> PROBLEM: Locate the line that contains "RGB3 pin R: D10 -> D5". Reproduce it and all following lines up to the end of the material, exactly and with nothing added.

> EXERCISE DATA:

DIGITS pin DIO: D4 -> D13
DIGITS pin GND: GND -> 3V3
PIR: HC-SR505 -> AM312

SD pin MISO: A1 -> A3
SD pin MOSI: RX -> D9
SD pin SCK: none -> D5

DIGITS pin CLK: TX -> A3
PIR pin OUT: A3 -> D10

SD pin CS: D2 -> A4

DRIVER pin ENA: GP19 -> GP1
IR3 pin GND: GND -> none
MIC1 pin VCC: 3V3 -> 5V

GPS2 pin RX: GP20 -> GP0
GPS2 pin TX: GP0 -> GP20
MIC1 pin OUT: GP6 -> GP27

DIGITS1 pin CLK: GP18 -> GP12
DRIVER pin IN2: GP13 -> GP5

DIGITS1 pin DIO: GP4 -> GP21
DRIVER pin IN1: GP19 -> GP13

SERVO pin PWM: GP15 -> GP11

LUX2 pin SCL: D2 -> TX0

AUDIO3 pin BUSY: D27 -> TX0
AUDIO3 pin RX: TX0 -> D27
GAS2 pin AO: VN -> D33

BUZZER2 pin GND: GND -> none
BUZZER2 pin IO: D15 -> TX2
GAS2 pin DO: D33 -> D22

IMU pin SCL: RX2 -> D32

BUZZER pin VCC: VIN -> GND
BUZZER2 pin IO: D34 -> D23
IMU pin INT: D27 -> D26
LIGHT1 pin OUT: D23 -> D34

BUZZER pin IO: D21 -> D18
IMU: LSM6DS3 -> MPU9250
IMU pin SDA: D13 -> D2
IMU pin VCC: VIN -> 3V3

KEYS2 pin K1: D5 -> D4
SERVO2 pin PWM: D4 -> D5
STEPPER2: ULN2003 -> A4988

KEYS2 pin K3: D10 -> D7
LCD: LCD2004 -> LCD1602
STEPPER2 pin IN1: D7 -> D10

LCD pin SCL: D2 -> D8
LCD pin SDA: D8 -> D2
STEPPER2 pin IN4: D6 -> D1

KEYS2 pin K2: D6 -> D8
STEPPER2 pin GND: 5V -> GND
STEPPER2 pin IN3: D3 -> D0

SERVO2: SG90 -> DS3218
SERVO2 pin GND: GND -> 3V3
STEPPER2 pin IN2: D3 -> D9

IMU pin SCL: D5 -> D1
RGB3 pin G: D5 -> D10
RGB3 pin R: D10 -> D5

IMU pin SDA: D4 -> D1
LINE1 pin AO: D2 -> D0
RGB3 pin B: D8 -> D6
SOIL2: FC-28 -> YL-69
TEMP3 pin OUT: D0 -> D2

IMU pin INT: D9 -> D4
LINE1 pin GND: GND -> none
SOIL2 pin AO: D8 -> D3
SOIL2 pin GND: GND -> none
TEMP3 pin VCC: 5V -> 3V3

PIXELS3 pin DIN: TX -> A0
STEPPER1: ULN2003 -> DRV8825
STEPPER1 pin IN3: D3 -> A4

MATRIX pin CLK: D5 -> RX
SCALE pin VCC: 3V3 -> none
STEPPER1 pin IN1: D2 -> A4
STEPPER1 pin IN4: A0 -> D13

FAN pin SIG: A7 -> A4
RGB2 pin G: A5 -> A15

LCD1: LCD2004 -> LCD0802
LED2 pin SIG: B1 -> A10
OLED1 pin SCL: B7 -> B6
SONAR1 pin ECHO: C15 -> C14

> RESPONSE:
RGB3 pin R: D10 -> D5

IMU pin SDA: D4 -> D1
LINE1 pin AO: D2 -> D0
RGB3 pin B: D8 -> D6
SOIL2: FC-28 -> YL-69
TEMP3 pin OUT: D0 -> D2

IMU pin INT: D9 -> D4
LINE1 pin GND: GND -> none
SOIL2 pin AO: D8 -> D3
SOIL2 pin GND: GND -> none
TEMP3 pin VCC: 5V -> 3V3

PIXELS3 pin DIN: TX -> A0
STEPPER1: ULN2003 -> DRV8825
STEPPER1 pin IN3: D3 -> A4

MATRIX pin CLK: D5 -> RX
SCALE pin VCC: 3V3 -> none
STEPPER1 pin IN1: D2 -> A4
STEPPER1 pin IN4: A0 -> D13

FAN pin SIG: A7 -> A4
RGB2 pin G: A5 -> A15

LCD1: LCD2004 -> LCD0802
LED2 pin SIG: B1 -> A10
OLED1 pin SCL: B7 -> B6
SONAR1 pin ECHO: C15 -> C14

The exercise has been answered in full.